Below are records; reproduce exactly the lines from the one that has "L203: none -> 15uH (+5V, GND)" through the one that has "P201 pin 1: none -> GND", ends included, and nothing more.

+===+

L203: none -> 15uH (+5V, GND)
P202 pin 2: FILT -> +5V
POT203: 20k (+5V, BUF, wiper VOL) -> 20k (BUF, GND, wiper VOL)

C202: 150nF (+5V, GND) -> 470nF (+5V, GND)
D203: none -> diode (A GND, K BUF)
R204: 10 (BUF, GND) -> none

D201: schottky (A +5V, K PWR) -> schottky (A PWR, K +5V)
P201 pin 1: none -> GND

+===+

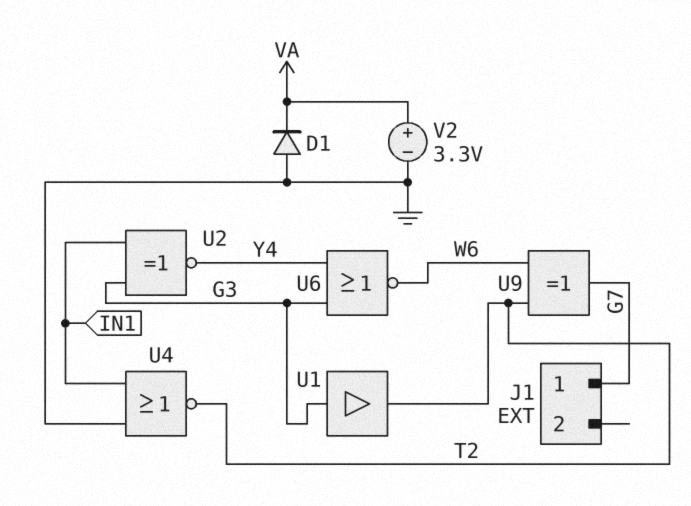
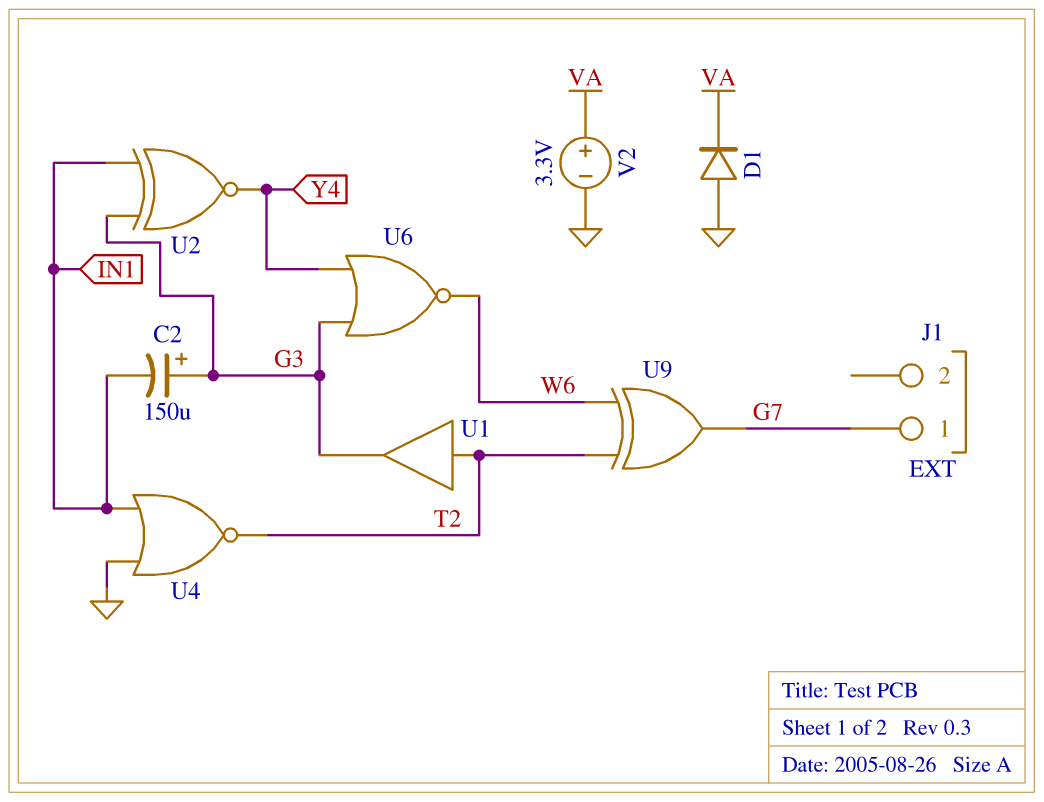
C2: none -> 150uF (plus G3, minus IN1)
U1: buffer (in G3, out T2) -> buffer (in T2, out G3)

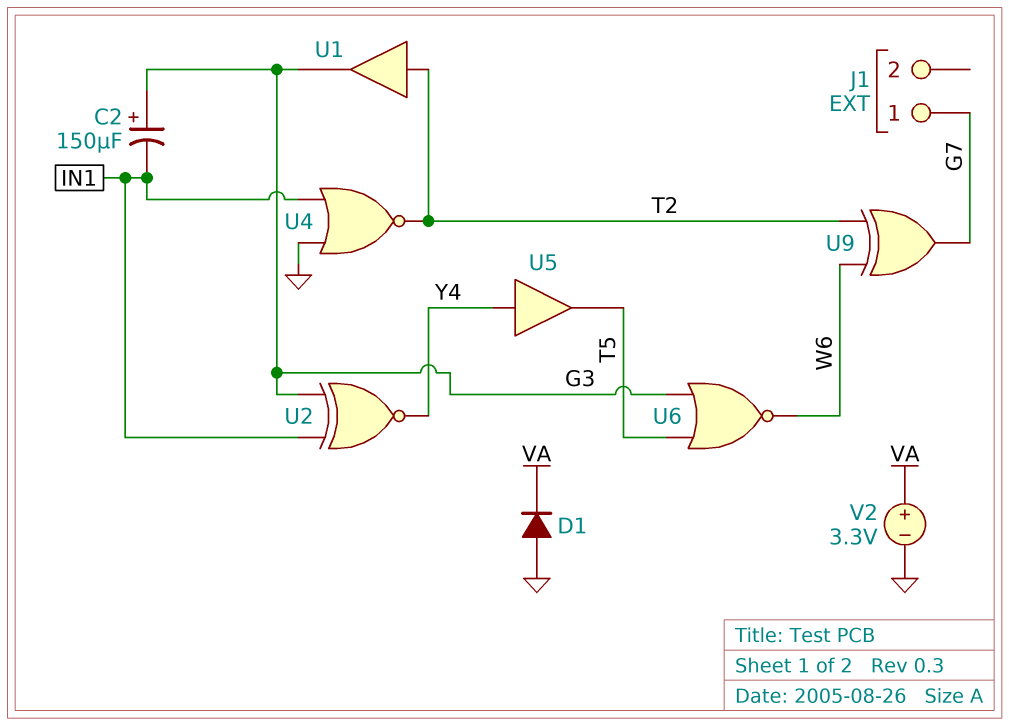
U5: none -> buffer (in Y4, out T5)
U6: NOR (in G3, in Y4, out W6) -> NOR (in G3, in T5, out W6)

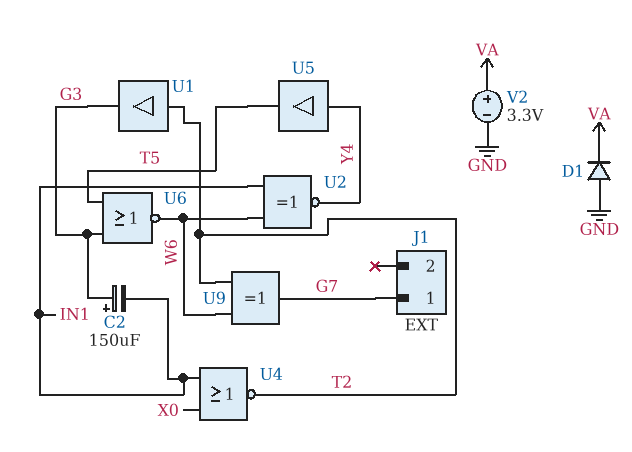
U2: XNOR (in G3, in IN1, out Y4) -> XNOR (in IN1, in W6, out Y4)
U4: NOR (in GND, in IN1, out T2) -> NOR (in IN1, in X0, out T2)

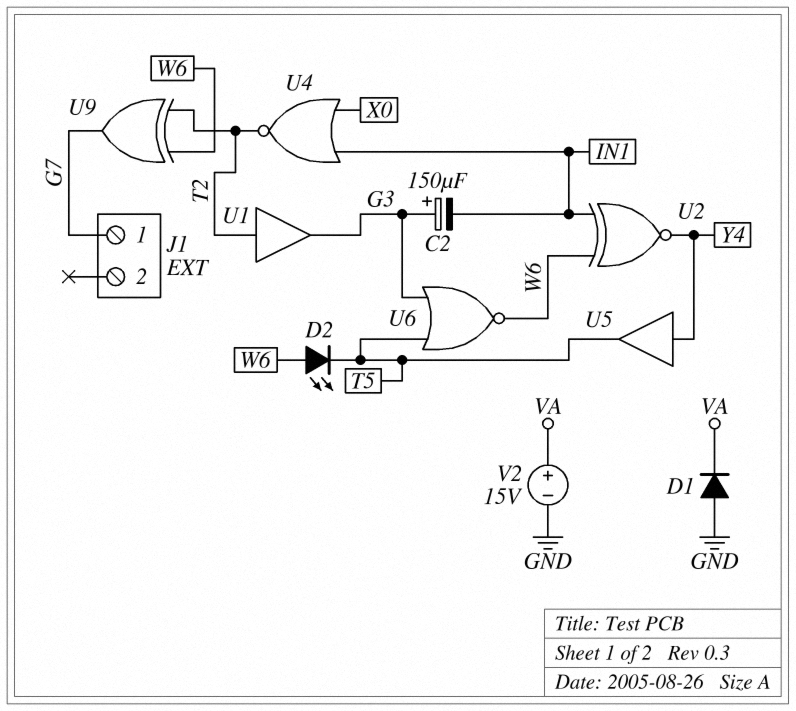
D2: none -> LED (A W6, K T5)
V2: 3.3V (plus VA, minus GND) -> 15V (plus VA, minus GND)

+===+

## Problem solution
L203: none -> 15uH (+5V, GND)
P202 pin 2: FILT -> +5V
POT203: 20k (+5V, BUF, wiper VOL) -> 20k (BUF, GND, wiper VOL)

C202: 150nF (+5V, GND) -> 470nF (+5V, GND)
D203: none -> diode (A GND, K BUF)
R204: 10 (BUF, GND) -> none

D201: schottky (A +5V, K PWR) -> schottky (A PWR, K +5V)
P201 pin 1: none -> GND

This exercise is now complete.